Locate each line in the items below that contains the string "time" and copy it in full. Matching is case-sensitive.

..........

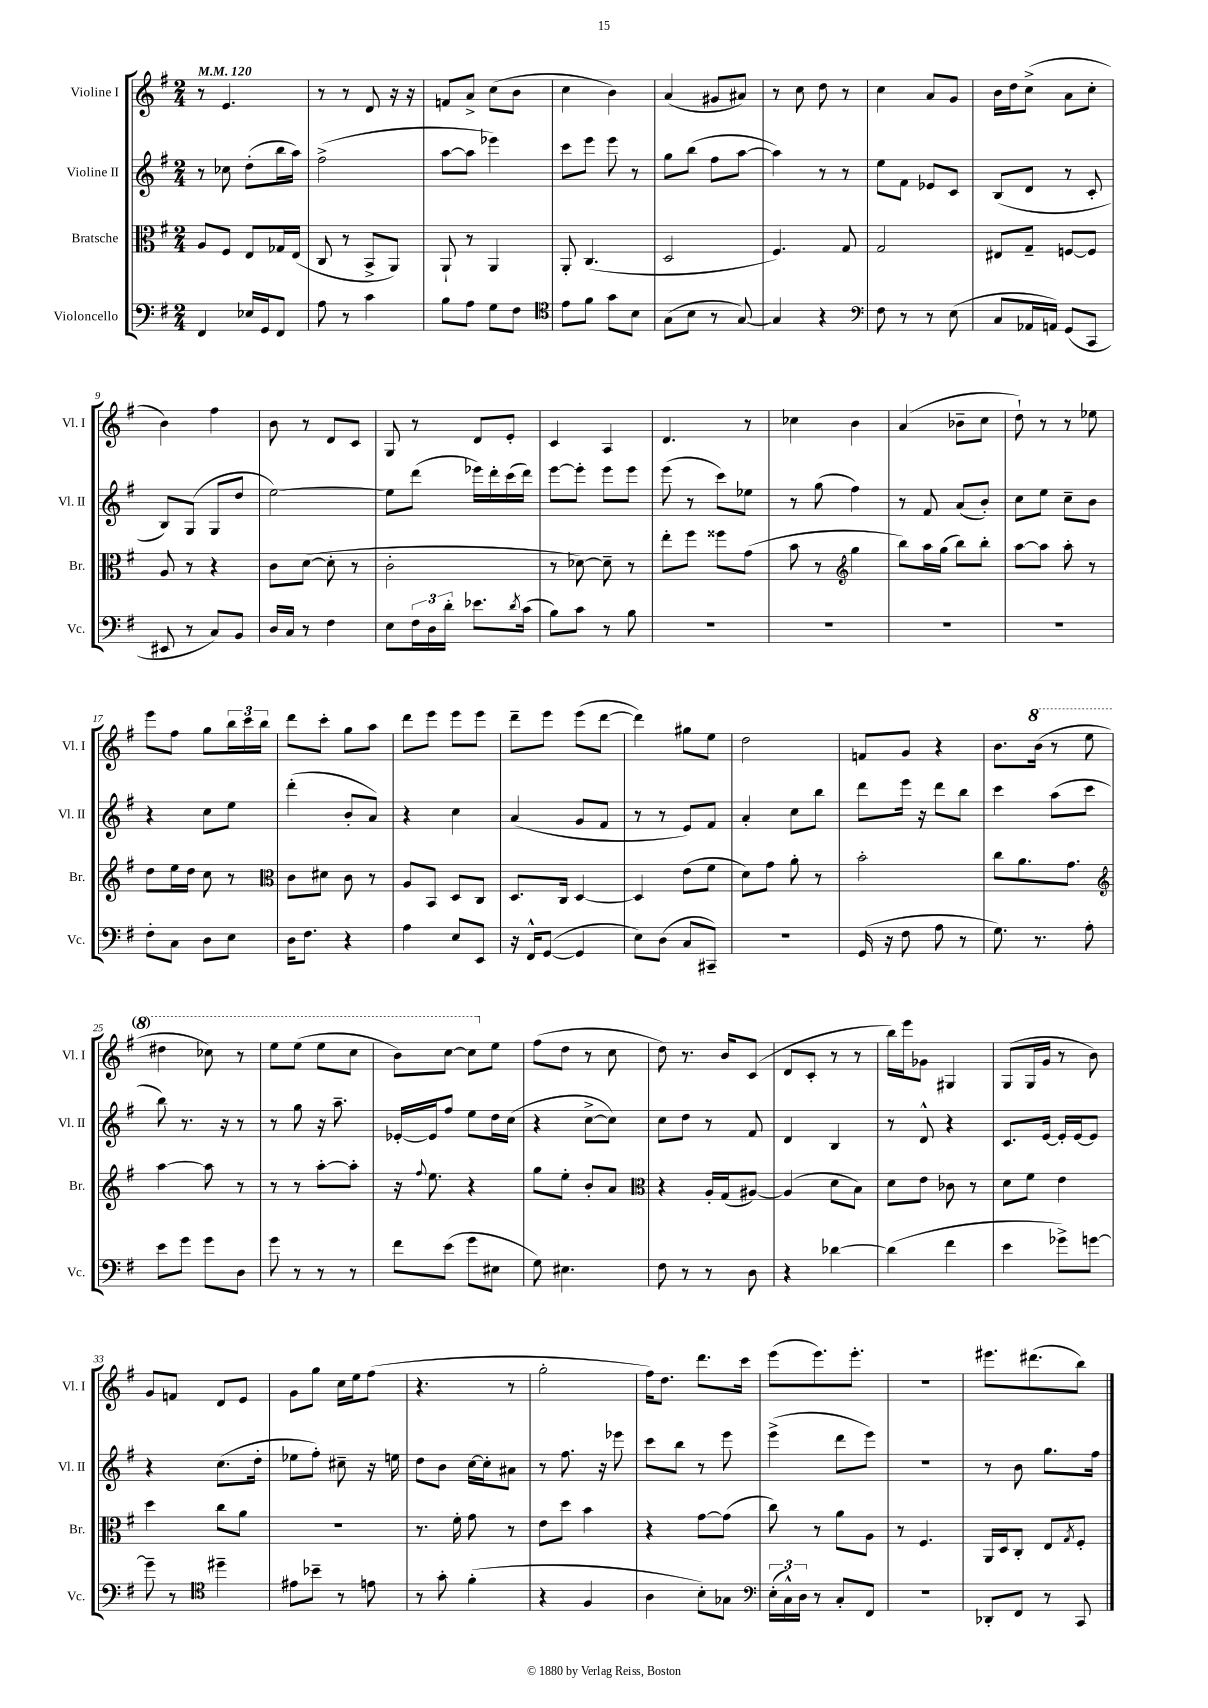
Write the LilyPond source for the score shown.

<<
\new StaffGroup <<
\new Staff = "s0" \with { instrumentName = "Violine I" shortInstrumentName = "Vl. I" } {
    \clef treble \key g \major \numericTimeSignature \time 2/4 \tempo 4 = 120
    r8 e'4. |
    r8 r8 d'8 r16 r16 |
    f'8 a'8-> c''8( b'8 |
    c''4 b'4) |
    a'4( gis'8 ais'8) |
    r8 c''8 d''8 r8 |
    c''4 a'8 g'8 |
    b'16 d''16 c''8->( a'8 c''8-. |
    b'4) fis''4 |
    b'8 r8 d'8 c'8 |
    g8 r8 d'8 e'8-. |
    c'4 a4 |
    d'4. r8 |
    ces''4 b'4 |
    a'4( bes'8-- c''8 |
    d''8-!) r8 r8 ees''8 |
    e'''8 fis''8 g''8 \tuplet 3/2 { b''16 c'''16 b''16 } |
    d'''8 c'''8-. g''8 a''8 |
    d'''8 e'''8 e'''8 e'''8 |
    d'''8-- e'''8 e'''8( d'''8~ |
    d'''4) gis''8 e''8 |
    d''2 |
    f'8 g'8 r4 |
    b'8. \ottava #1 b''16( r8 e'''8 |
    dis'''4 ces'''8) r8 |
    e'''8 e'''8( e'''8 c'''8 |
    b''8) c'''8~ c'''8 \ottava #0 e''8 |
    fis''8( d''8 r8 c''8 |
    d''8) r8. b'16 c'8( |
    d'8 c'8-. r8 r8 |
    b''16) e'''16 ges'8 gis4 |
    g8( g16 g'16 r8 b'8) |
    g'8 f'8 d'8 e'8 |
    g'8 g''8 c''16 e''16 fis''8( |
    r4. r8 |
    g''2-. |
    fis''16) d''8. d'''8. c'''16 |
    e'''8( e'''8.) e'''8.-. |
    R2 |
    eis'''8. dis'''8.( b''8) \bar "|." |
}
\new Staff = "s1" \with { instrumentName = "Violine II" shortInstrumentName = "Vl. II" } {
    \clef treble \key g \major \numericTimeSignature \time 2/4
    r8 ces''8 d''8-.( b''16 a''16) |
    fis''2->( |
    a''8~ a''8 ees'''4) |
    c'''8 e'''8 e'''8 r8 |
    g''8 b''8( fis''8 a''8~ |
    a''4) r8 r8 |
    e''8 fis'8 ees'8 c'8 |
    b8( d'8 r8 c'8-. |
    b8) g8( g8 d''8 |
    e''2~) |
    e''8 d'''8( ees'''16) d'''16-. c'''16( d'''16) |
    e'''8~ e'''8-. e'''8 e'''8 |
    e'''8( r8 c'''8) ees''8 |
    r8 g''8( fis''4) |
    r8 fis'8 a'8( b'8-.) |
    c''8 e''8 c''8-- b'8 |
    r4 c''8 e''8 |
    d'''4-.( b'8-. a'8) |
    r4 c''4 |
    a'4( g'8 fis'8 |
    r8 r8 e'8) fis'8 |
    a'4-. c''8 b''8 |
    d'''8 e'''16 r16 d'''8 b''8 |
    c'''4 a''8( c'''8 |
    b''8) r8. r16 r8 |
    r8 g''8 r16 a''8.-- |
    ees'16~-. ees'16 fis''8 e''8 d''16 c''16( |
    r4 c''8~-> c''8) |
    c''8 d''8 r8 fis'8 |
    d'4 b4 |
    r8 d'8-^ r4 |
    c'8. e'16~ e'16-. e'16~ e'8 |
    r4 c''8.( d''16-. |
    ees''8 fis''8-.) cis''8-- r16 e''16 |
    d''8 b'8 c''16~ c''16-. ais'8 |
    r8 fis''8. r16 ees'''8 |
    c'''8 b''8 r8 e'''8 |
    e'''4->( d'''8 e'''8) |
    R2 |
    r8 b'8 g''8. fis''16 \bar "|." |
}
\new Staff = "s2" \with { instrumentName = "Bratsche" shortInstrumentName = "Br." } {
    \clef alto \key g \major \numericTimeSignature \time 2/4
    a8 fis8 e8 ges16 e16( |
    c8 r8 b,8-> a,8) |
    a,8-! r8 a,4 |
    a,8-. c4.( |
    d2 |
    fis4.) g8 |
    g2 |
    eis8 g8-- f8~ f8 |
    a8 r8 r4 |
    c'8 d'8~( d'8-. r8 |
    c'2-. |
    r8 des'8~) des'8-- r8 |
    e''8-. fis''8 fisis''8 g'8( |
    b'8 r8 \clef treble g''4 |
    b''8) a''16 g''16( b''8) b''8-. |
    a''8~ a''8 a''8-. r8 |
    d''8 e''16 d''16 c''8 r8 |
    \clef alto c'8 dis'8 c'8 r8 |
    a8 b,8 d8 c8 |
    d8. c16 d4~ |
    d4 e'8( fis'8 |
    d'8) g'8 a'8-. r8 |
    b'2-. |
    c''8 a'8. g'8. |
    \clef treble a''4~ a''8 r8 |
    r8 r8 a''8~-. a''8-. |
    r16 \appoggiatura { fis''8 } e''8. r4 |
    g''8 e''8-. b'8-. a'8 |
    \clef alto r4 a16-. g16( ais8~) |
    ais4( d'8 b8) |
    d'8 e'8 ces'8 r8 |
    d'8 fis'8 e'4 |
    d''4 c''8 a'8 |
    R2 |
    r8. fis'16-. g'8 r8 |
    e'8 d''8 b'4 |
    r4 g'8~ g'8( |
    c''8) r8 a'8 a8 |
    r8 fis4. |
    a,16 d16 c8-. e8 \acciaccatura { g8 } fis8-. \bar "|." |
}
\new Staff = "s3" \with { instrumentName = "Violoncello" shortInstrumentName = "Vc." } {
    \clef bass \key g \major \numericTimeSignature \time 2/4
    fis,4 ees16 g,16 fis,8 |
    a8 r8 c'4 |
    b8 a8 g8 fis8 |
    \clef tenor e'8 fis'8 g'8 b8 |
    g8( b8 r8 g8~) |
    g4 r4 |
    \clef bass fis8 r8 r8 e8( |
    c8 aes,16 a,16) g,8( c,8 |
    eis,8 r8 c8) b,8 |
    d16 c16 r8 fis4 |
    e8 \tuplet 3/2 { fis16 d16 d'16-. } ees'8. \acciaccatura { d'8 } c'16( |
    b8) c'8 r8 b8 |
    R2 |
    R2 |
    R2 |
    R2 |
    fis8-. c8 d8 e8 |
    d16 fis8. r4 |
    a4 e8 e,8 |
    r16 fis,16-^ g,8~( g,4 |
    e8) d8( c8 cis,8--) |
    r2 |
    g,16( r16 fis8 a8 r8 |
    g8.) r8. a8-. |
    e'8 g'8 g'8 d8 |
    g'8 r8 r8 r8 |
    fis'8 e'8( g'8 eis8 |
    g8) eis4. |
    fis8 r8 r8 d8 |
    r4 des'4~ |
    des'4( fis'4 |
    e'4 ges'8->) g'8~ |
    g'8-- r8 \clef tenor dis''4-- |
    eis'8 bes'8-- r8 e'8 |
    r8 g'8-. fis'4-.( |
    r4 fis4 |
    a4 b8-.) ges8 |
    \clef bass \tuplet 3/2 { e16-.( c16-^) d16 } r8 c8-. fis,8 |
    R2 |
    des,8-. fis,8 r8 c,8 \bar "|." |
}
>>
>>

..........

● Final answer
    \clef treble \key g \major \numericTimeSignature \time 2/4 \tempo 4 = 120
    \clef treble \key g \major \numericTimeSignature \time 2/4
    \clef alto \key g \major \numericTimeSignature \time 2/4
    \clef bass \key g \major \numericTimeSignature \time 2/4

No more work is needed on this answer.